▸ **Problem requirements**: Please set down each of the lines below once more, exactly, omitting all pictures.

Records from a data source
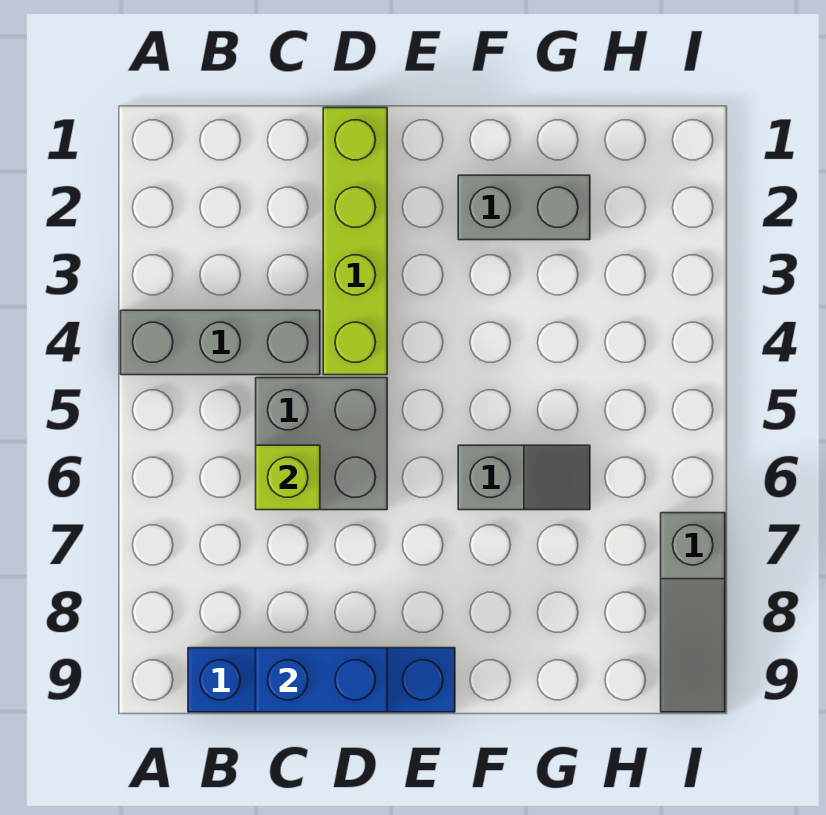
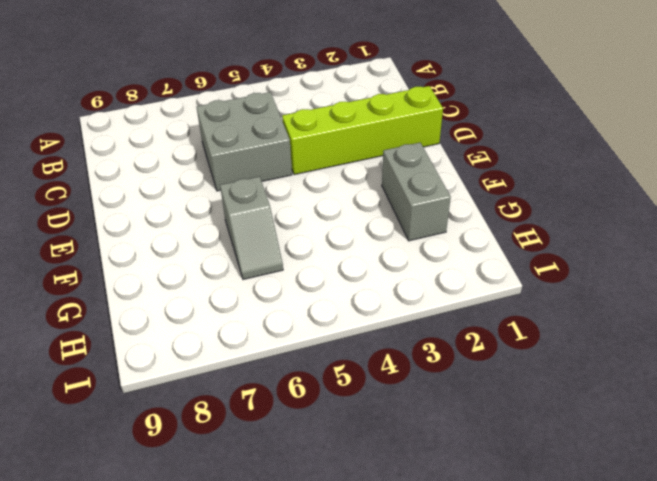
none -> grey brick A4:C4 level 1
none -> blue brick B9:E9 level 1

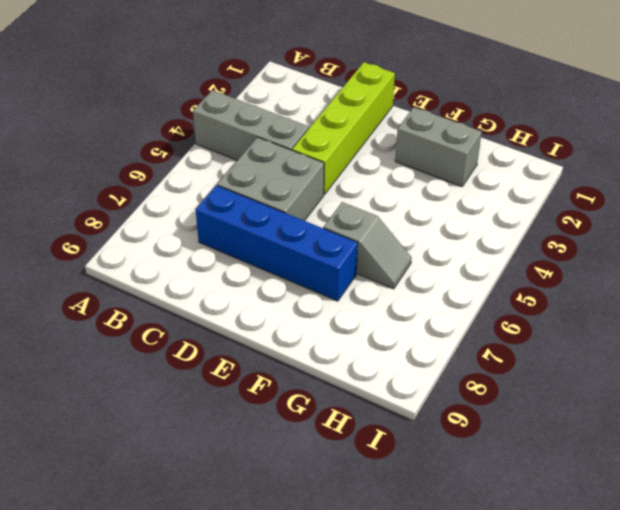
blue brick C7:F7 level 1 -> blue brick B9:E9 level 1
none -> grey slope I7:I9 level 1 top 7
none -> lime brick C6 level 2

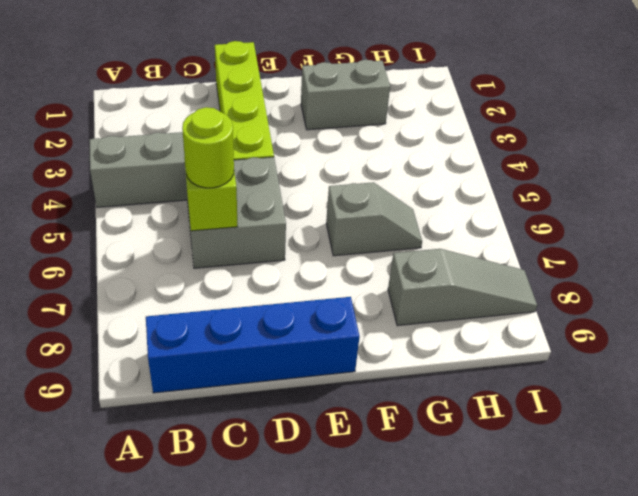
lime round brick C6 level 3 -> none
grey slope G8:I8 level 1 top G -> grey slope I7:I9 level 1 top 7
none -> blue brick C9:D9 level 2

▸ **Answer**:
none -> grey brick A4:C4 level 1
none -> blue brick B9:E9 level 1

blue brick C7:F7 level 1 -> blue brick B9:E9 level 1
none -> grey slope I7:I9 level 1 top 7
none -> lime brick C6 level 2

lime round brick C6 level 3 -> none
grey slope G8:I8 level 1 top G -> grey slope I7:I9 level 1 top 7
none -> blue brick C9:D9 level 2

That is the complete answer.